*** Opening THE INPUT ***
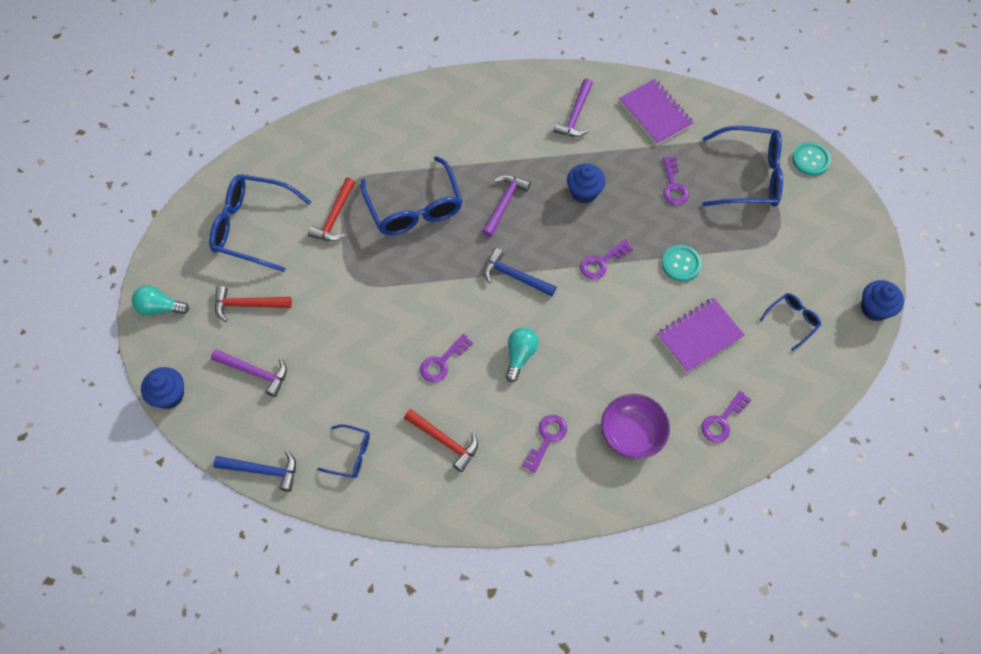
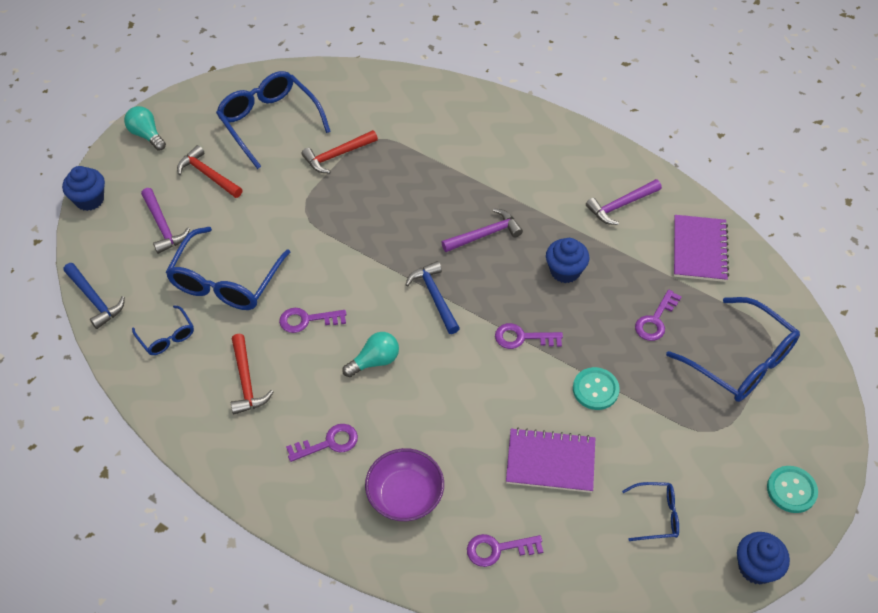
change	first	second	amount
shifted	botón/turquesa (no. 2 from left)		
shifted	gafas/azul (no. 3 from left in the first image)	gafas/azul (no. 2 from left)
*** Closing THE INPUT ***
*** Opening THE INPUT ***
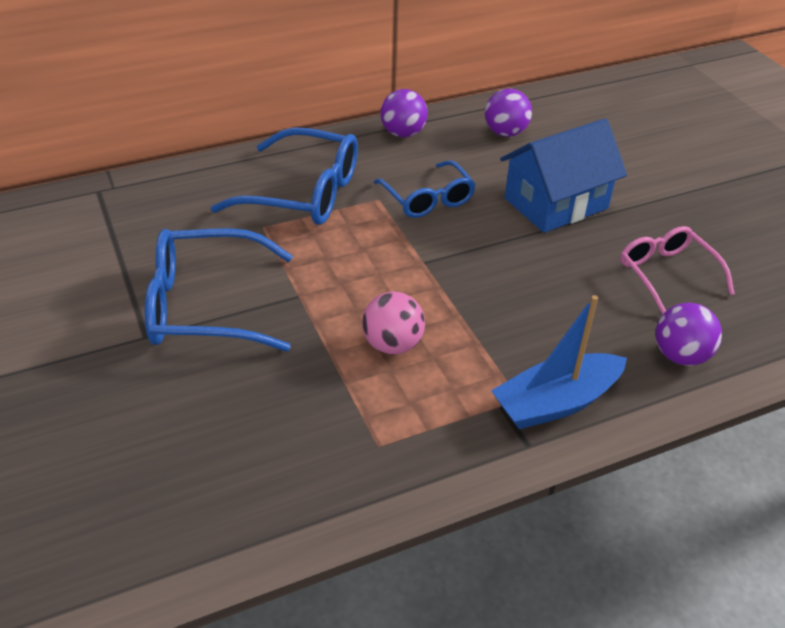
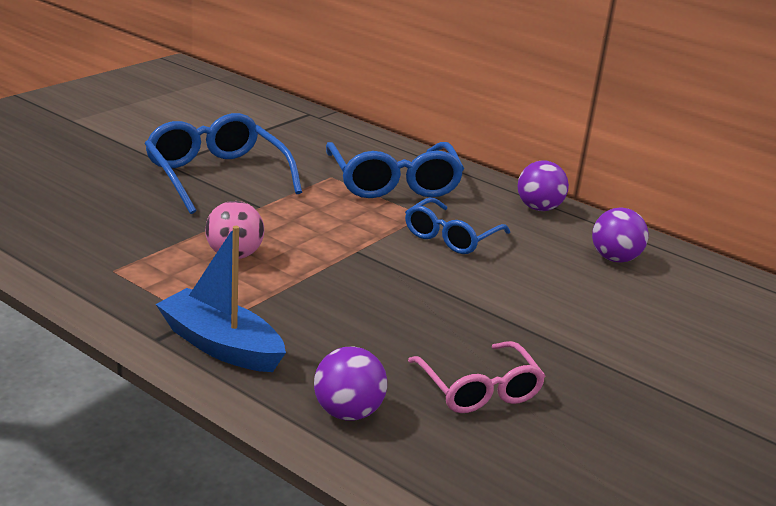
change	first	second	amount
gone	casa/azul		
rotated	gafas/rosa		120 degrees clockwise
*** Closing THE INPUT ***
■ WHAT YOU ARE ASKED TO DO ■
Select the lines from the entries that include the word "left".

■ OUTPUT FOR THIS TASK ■
shifted	botón/turquesa (no. 2 from left)		
shifted	gafas/azul (no. 3 from left in the first image)	gafas/azul (no. 2 from left)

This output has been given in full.